#### DATASET EXCERPTS

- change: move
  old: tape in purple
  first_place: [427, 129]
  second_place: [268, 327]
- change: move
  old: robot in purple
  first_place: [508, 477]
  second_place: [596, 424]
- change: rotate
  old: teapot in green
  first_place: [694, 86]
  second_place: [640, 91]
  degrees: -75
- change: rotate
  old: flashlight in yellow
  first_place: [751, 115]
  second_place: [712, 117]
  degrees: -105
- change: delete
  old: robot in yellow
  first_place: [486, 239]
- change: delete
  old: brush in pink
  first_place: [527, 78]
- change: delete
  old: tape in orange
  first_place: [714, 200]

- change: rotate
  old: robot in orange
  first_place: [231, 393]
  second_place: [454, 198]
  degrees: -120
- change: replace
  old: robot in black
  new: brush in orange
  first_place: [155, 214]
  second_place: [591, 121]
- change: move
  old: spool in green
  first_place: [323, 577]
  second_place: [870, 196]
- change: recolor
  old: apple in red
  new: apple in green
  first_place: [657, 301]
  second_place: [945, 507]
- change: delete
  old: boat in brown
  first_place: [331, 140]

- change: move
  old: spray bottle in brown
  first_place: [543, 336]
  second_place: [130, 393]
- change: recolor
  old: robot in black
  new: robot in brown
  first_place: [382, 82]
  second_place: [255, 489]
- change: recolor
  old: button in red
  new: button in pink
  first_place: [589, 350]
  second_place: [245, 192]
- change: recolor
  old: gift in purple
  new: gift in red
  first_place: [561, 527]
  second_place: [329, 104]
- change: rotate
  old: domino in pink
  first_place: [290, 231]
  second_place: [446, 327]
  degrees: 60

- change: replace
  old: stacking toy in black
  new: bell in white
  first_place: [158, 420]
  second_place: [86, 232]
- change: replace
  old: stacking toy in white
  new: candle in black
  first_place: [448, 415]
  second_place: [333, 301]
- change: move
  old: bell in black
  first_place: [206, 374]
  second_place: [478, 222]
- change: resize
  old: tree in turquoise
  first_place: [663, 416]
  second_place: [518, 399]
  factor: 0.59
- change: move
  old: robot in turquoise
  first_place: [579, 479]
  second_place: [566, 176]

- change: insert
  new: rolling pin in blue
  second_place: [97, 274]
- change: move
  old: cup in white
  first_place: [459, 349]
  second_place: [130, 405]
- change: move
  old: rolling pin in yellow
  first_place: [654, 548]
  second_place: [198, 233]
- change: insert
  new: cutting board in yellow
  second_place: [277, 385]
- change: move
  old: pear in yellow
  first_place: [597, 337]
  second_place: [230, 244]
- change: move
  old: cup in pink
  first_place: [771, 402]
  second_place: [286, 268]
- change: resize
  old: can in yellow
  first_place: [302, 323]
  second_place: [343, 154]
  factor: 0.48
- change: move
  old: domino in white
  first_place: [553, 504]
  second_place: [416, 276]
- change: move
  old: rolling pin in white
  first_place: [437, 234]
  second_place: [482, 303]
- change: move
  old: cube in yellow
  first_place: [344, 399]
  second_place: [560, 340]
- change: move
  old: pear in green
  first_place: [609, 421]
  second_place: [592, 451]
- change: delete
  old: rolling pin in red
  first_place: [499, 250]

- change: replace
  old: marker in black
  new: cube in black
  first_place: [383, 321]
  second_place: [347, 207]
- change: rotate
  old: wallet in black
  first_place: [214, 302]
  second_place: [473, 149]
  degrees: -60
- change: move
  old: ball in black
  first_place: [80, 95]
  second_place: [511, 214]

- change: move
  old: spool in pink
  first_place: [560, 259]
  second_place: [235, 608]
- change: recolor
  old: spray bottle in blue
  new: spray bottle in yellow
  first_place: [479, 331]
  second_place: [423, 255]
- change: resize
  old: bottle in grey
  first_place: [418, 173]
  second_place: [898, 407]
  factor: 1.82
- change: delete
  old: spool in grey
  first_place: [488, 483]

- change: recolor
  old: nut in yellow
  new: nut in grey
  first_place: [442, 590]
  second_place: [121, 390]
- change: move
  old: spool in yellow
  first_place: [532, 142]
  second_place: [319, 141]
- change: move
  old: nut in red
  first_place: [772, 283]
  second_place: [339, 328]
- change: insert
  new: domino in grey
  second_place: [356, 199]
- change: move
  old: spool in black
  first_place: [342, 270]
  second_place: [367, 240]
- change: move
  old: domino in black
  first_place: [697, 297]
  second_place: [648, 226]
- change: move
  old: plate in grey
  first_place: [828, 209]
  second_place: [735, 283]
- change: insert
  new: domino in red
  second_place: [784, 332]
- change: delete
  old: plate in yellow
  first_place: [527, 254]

########

EXERCISE PROMPT:
Down to the last line, give the records again exactly.

ANSWER FOR THIS EXERCISE:
- change: move
  old: tape in purple
  first_place: [427, 129]
  second_place: [268, 327]
- change: move
  old: robot in purple
  first_place: [508, 477]
  second_place: [596, 424]
- change: rotate
  old: teapot in green
  first_place: [694, 86]
  second_place: [640, 91]
  degrees: -75
- change: rotate
  old: flashlight in yellow
  first_place: [751, 115]
  second_place: [712, 117]
  degrees: -105
- change: delete
  old: robot in yellow
  first_place: [486, 239]
- change: delete
  old: brush in pink
  first_place: [527, 78]
- change: delete
  old: tape in orange
  first_place: [714, 200]

- change: rotate
  old: robot in orange
  first_place: [231, 393]
  second_place: [454, 198]
  degrees: -120
- change: replace
  old: robot in black
  new: brush in orange
  first_place: [155, 214]
  second_place: [591, 121]
- change: move
  old: spool in green
  first_place: [323, 577]
  second_place: [870, 196]
- change: recolor
  old: apple in red
  new: apple in green
  first_place: [657, 301]
  second_place: [945, 507]
- change: delete
  old: boat in brown
  first_place: [331, 140]

- change: move
  old: spray bottle in brown
  first_place: [543, 336]
  second_place: [130, 393]
- change: recolor
  old: robot in black
  new: robot in brown
  first_place: [382, 82]
  second_place: [255, 489]
- change: recolor
  old: button in red
  new: button in pink
  first_place: [589, 350]
  second_place: [245, 192]
- change: recolor
  old: gift in purple
  new: gift in red
  first_place: [561, 527]
  second_place: [329, 104]
- change: rotate
  old: domino in pink
  first_place: [290, 231]
  second_place: [446, 327]
  degrees: 60

- change: replace
  old: stacking toy in black
  new: bell in white
  first_place: [158, 420]
  second_place: [86, 232]
- change: replace
  old: stacking toy in white
  new: candle in black
  first_place: [448, 415]
  second_place: [333, 301]
- change: move
  old: bell in black
  first_place: [206, 374]
  second_place: [478, 222]
- change: resize
  old: tree in turquoise
  first_place: [663, 416]
  second_place: [518, 399]
  factor: 0.59
- change: move
  old: robot in turquoise
  first_place: [579, 479]
  second_place: [566, 176]

- change: insert
  new: rolling pin in blue
  second_place: [97, 274]
- change: move
  old: cup in white
  first_place: [459, 349]
  second_place: [130, 405]
- change: move
  old: rolling pin in yellow
  first_place: [654, 548]
  second_place: [198, 233]
- change: insert
  new: cutting board in yellow
  second_place: [277, 385]
- change: move
  old: pear in yellow
  first_place: [597, 337]
  second_place: [230, 244]
- change: move
  old: cup in pink
  first_place: [771, 402]
  second_place: [286, 268]
- change: resize
  old: can in yellow
  first_place: [302, 323]
  second_place: [343, 154]
  factor: 0.48
- change: move
  old: domino in white
  first_place: [553, 504]
  second_place: [416, 276]
- change: move
  old: rolling pin in white
  first_place: [437, 234]
  second_place: [482, 303]
- change: move
  old: cube in yellow
  first_place: [344, 399]
  second_place: [560, 340]
- change: move
  old: pear in green
  first_place: [609, 421]
  second_place: [592, 451]
- change: delete
  old: rolling pin in red
  first_place: [499, 250]

- change: replace
  old: marker in black
  new: cube in black
  first_place: [383, 321]
  second_place: [347, 207]
- change: rotate
  old: wallet in black
  first_place: [214, 302]
  second_place: [473, 149]
  degrees: -60
- change: move
  old: ball in black
  first_place: [80, 95]
  second_place: [511, 214]

- change: move
  old: spool in pink
  first_place: [560, 259]
  second_place: [235, 608]
- change: recolor
  old: spray bottle in blue
  new: spray bottle in yellow
  first_place: [479, 331]
  second_place: [423, 255]
- change: resize
  old: bottle in grey
  first_place: [418, 173]
  second_place: [898, 407]
  factor: 1.82
- change: delete
  old: spool in grey
  first_place: [488, 483]

- change: recolor
  old: nut in yellow
  new: nut in grey
  first_place: [442, 590]
  second_place: [121, 390]
- change: move
  old: spool in yellow
  first_place: [532, 142]
  second_place: [319, 141]
- change: move
  old: nut in red
  first_place: [772, 283]
  second_place: [339, 328]
- change: insert
  new: domino in grey
  second_place: [356, 199]
- change: move
  old: spool in black
  first_place: [342, 270]
  second_place: [367, 240]
- change: move
  old: domino in black
  first_place: [697, 297]
  second_place: [648, 226]
- change: move
  old: plate in grey
  first_place: [828, 209]
  second_place: [735, 283]
- change: insert
  new: domino in red
  second_place: [784, 332]
- change: delete
  old: plate in yellow
  first_place: [527, 254]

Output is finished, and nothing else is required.